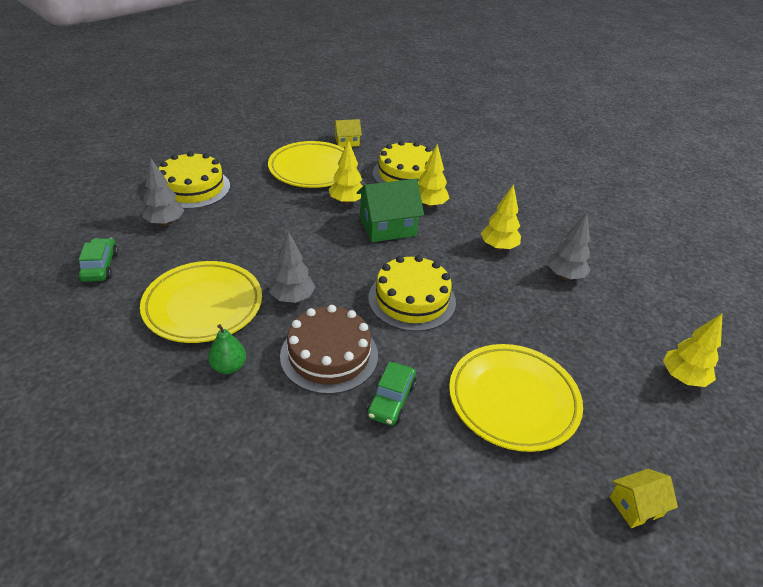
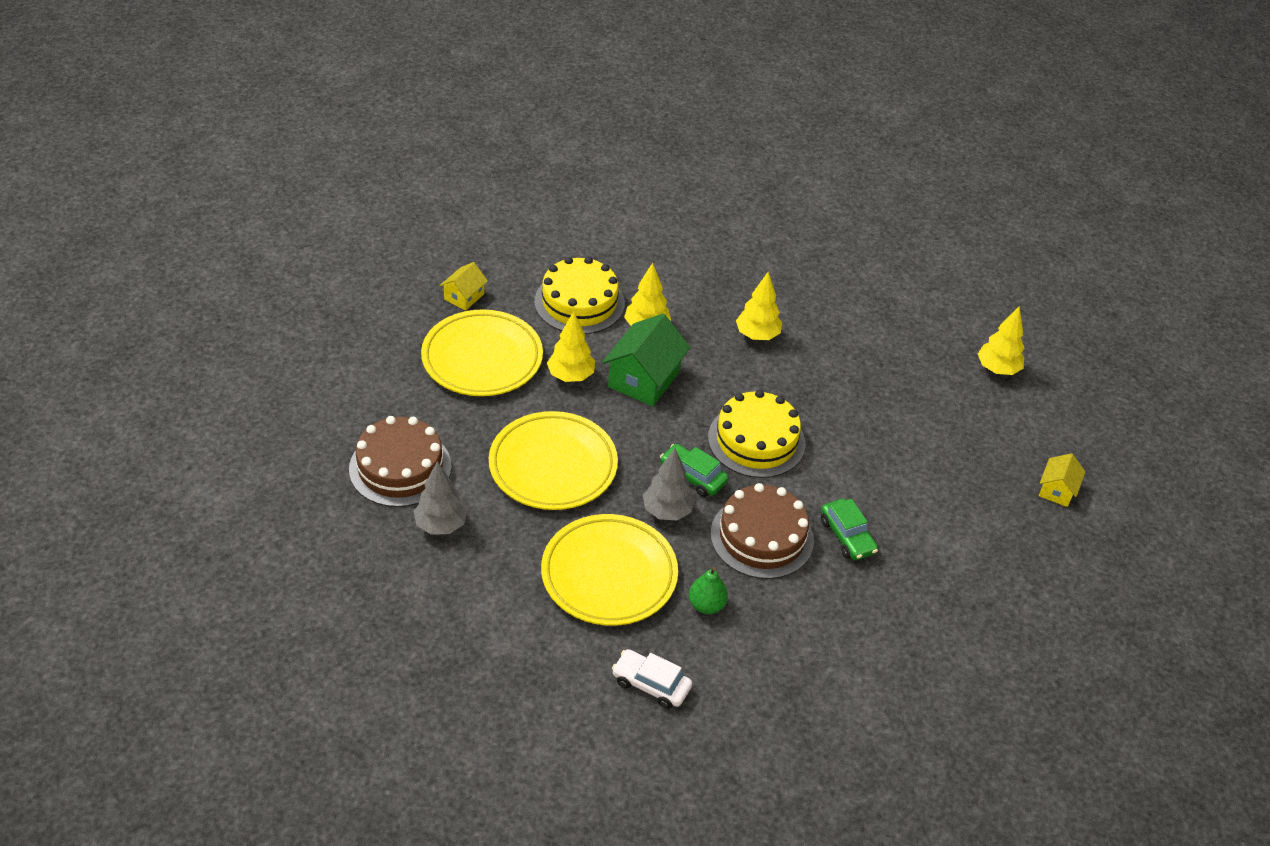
camera: 45 degrees left, 5 degrees up
green car [78,238,118,282] -> green car moved to [660,444,729,497]
yellow cake [159,151,230,209] -> brown cake [349,416,452,507]
yellow plate [449,344,583,452] -> yellow plate moved to [489,411,618,510]
grey tree [548,213,591,280] -> none
none -> white car [612,649,692,709]

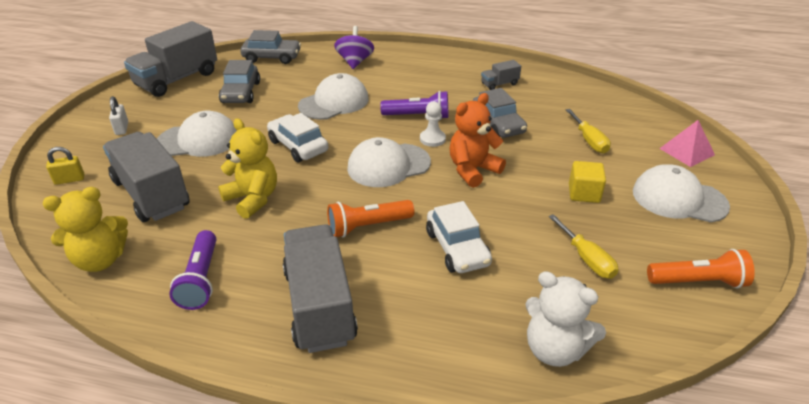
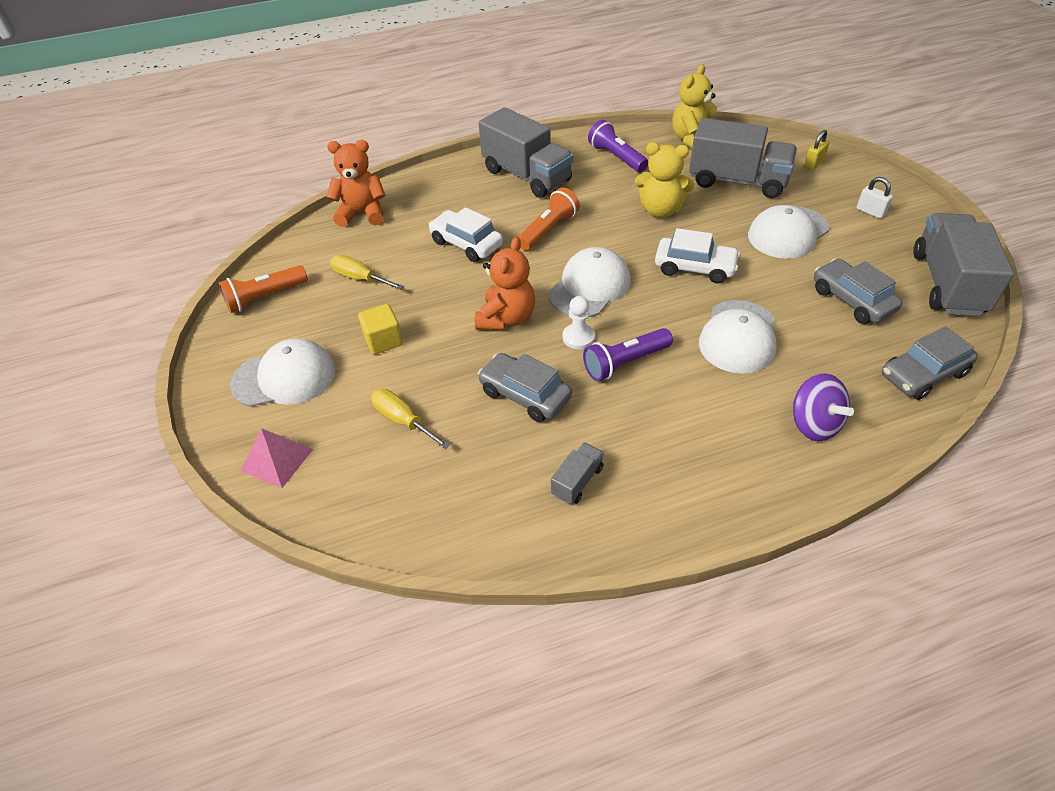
camera: 150 degrees right, 10 degrees up
white teddy bear [525,271,606,367] -> orange teddy bear [327,140,386,227]

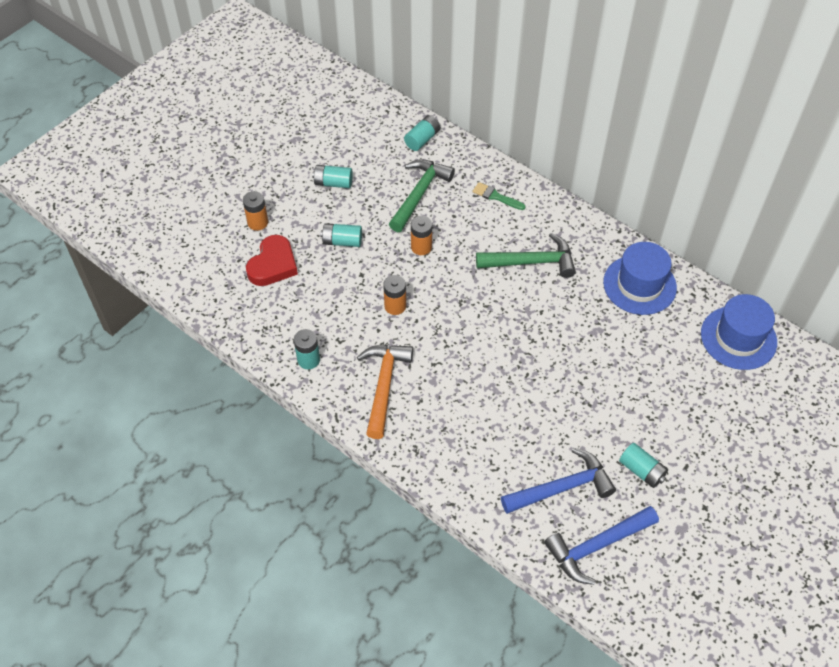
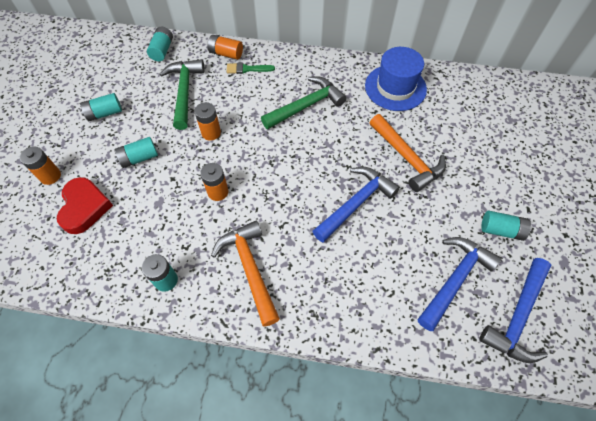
camera: 30 degrees left, 5 degrees up
blue hat [701,294,777,370] -> none
none -> orange battery [208,35,243,60]
none -> blue hammer [312,167,400,242]
none -> orange hammer [370,114,446,192]

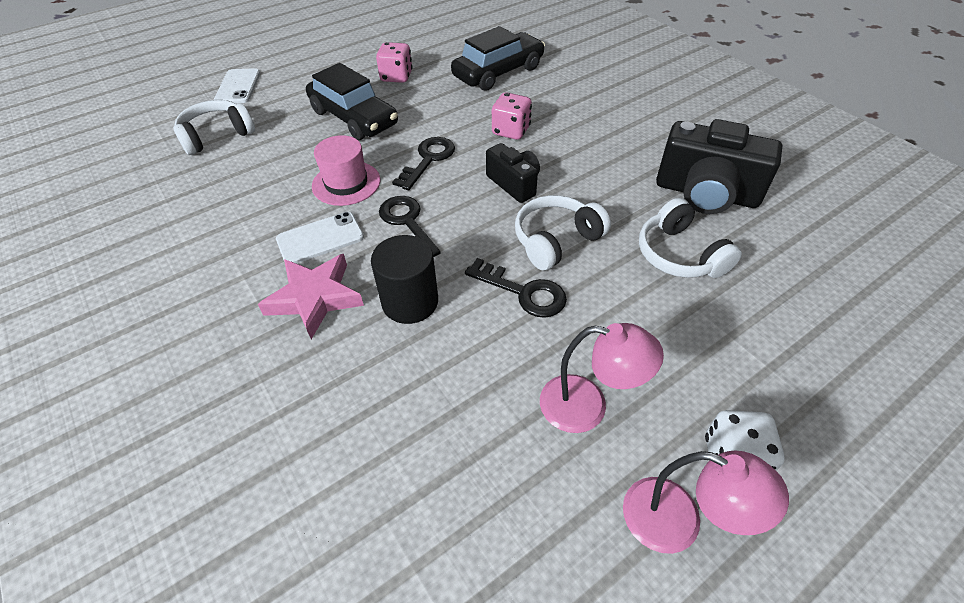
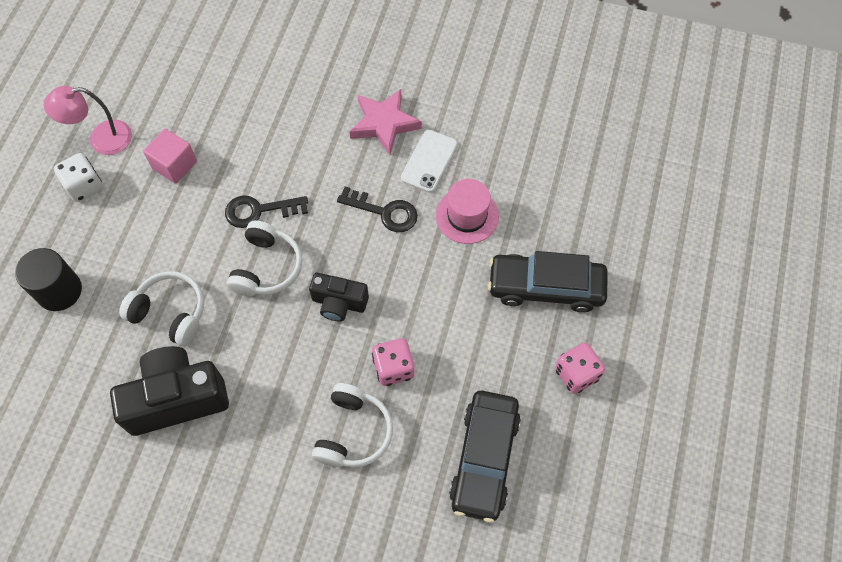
camera: 140 degrees right, 15 degrees up
white headphones [173,100,255,155] -> white headphones moved to [312,383,393,467]
white phone [214,68,260,103] -> none
black cylinder [371,235,438,324] -> black cylinder moved to [15,248,82,311]
black key [392,137,455,190] -> none
pink lamp [540,323,664,433] -> pink cube [143,129,197,184]

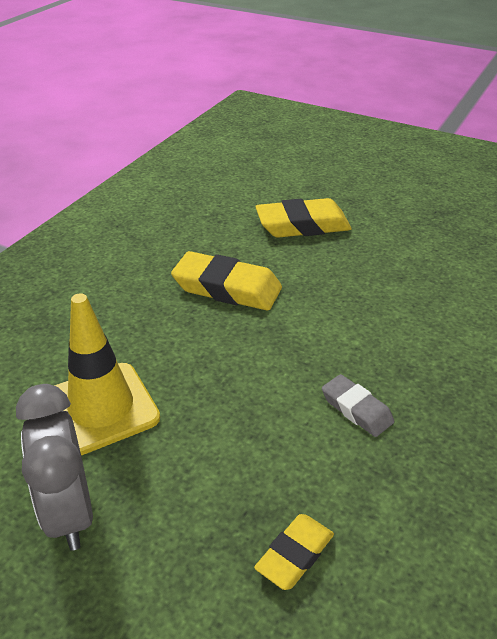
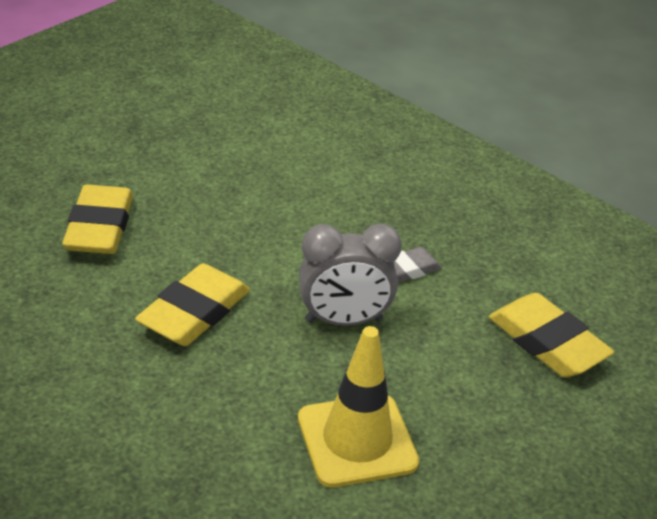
camera: 80 degrees left, 0 degrees up
grey clock [16,384,93,551] -> grey clock moved to [299,224,402,326]
yellow eraser [254,514,334,590] -> yellow eraser [489,293,614,377], size x1.74

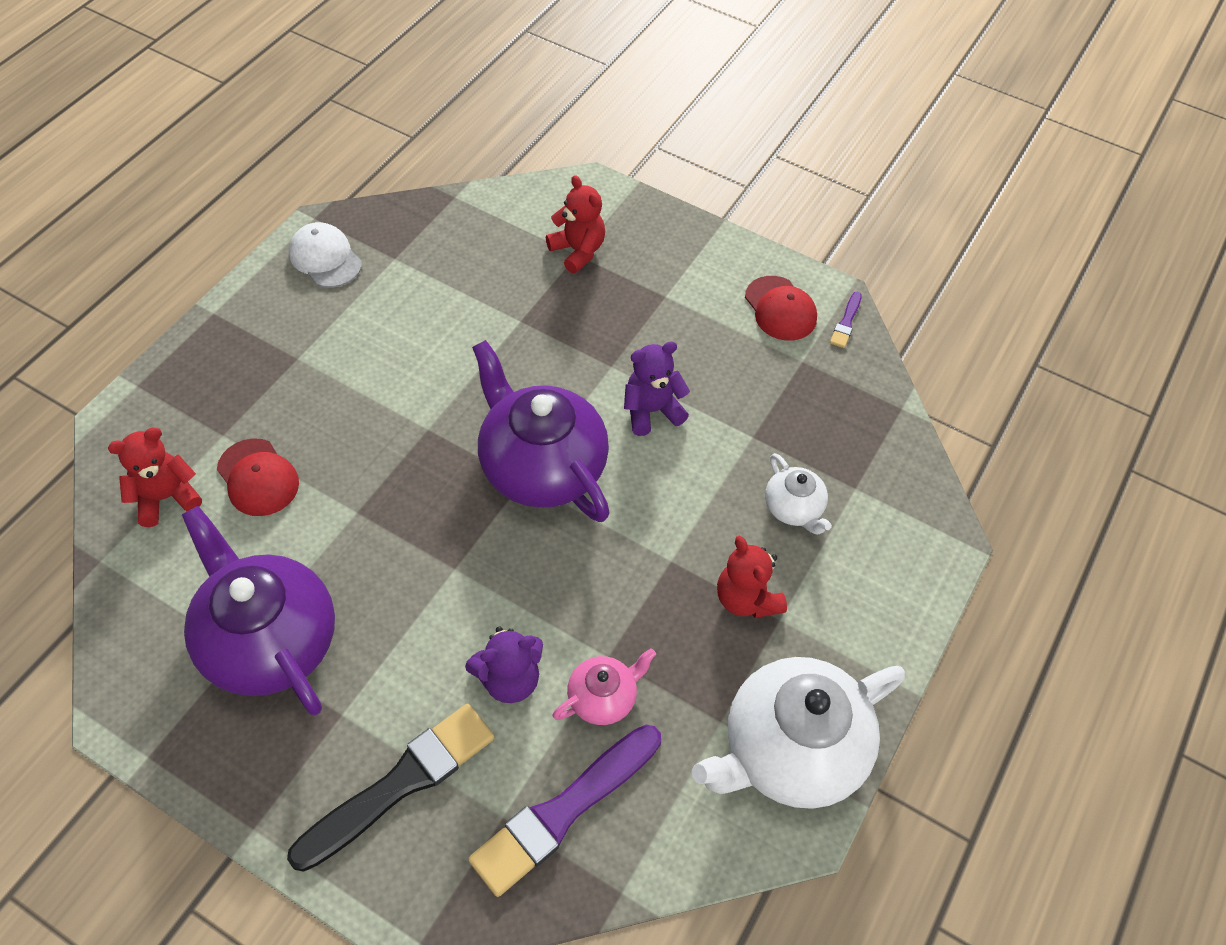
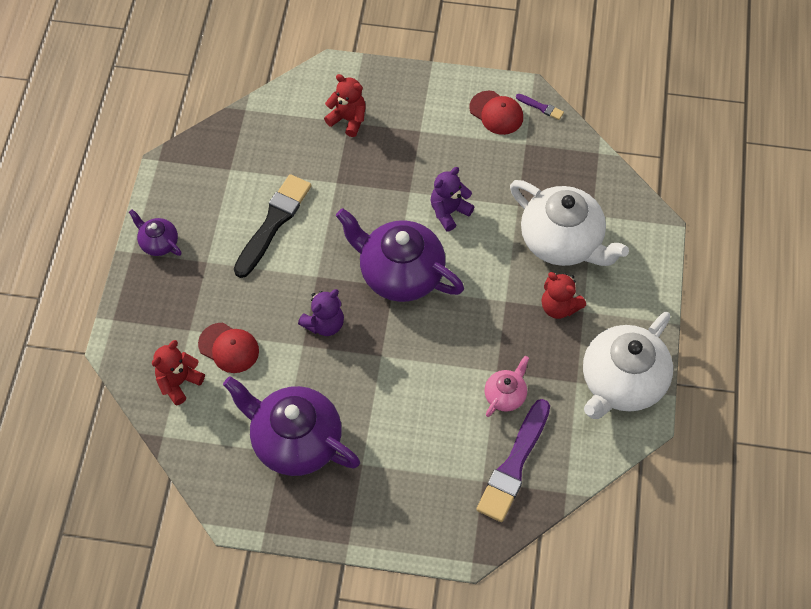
camera: 20 degrees left, 5 degrees up
black brush [287,703,494,872] -> black brush moved to [234,174,311,278]
white cap [289,222,362,288] -> none
purple teddy bear [465,626,543,703] -> purple teddy bear moved to [298,289,344,336]
white teapot [765,453,832,535] -> white teapot [510,180,629,266], size x2.09
purple brush [830,292,862,348] -> purple brush turned 60 degrees counterclockwise [516,94,564,120]
none -> purple teapot [129,209,182,256]

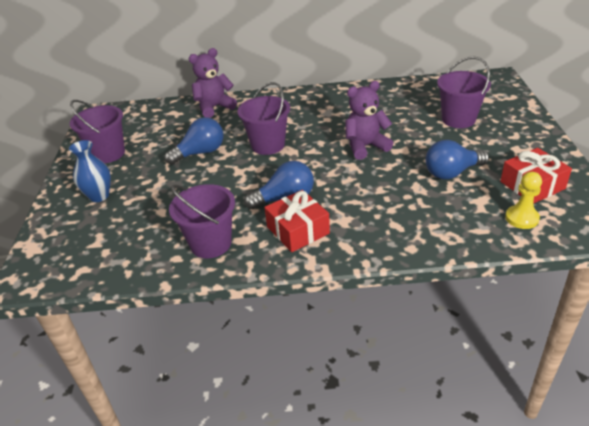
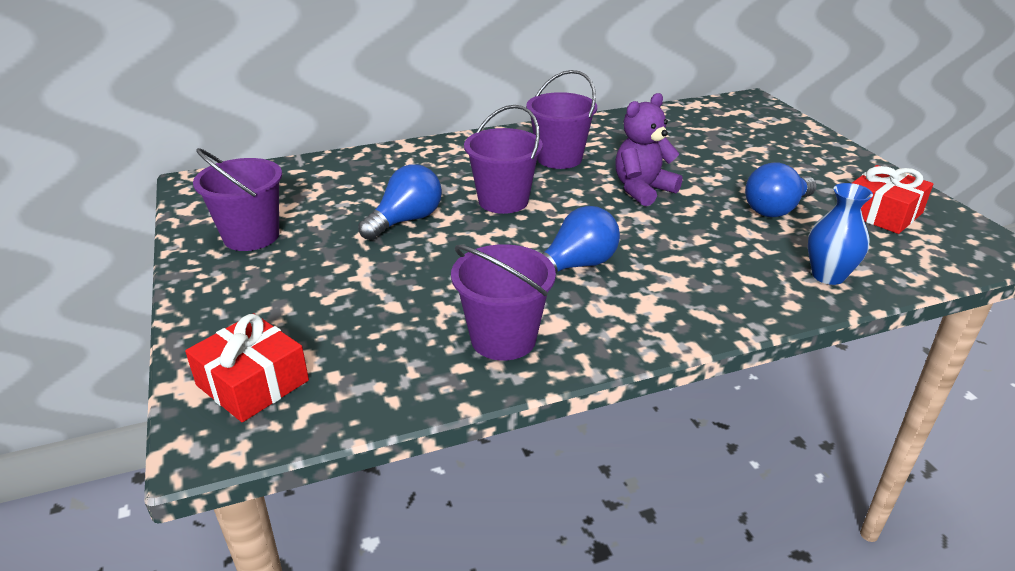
camera: 20 degrees left, 5 degrees down
blue vase [69,140,111,202] -> blue vase moved to [808,183,873,285]
purple teddy bear [189,48,237,118] -> none
red gift [264,190,330,252] -> red gift moved to [185,313,309,422]
purple bucket [437,57,491,128] -> purple bucket moved to [526,70,597,169]
yellow pawn [505,172,542,229] -> none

▶ _How to complete this task_: Repeat only the stretch of data above that runs from the line with "none -> orange battery [208,35,243,60]" to the line with "white phone [214,68,260,103] -> none". Keep both end lines; exclude pictures.

▶ _Solution to the exercise_:
none -> orange battery [208,35,243,60]
none -> blue hammer [312,167,400,242]
none -> orange hammer [370,114,446,192]

camera: 140 degrees right, 15 degrees up
white headphones [173,100,255,155] -> white headphones moved to [312,383,393,467]
white phone [214,68,260,103] -> none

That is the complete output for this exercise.